=== Work request ===
Below are records with pictures in them; print them exactly, omitting the pictures.

=== Data ===

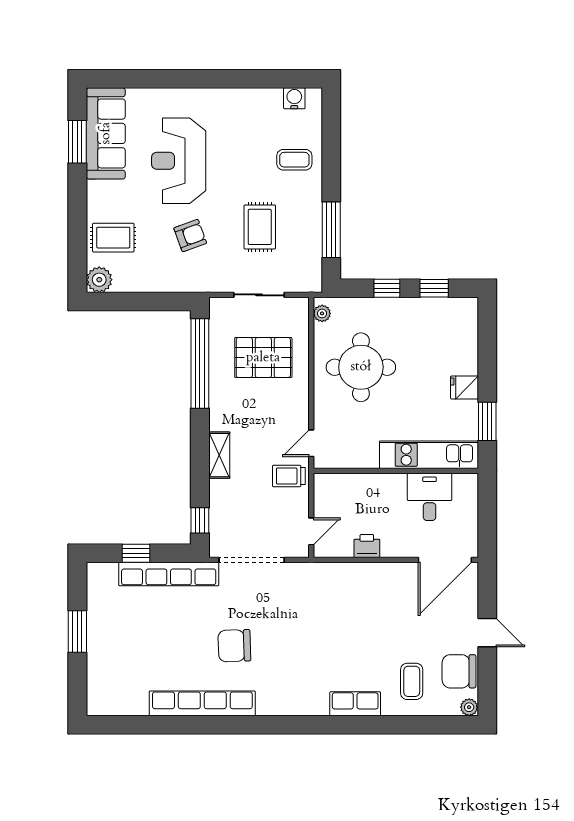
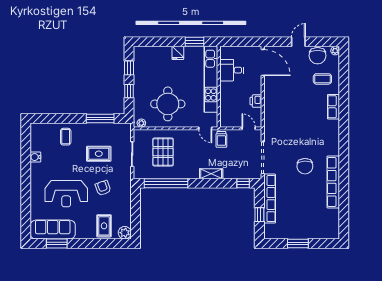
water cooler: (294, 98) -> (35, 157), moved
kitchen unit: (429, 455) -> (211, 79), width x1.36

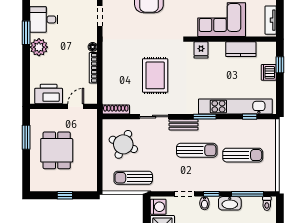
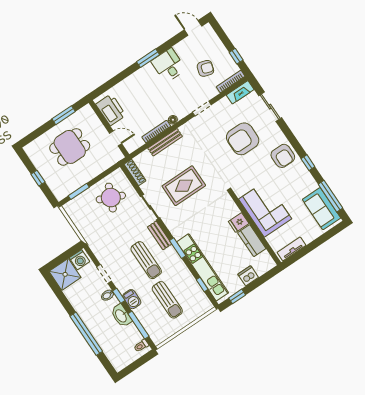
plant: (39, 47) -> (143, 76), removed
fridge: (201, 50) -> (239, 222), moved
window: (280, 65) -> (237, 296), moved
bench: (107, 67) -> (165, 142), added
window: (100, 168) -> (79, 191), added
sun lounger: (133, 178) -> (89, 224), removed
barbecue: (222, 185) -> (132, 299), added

=== Solution to the problem ===
water cooler: (294, 98) -> (35, 157), moved
kitchen unit: (429, 455) -> (211, 79), width x1.36

plant: (39, 47) -> (143, 76), removed
fridge: (201, 50) -> (239, 222), moved
window: (280, 65) -> (237, 296), moved
bench: (107, 67) -> (165, 142), added
window: (100, 168) -> (79, 191), added
sun lounger: (133, 178) -> (89, 224), removed
barbecue: (222, 185) -> (132, 299), added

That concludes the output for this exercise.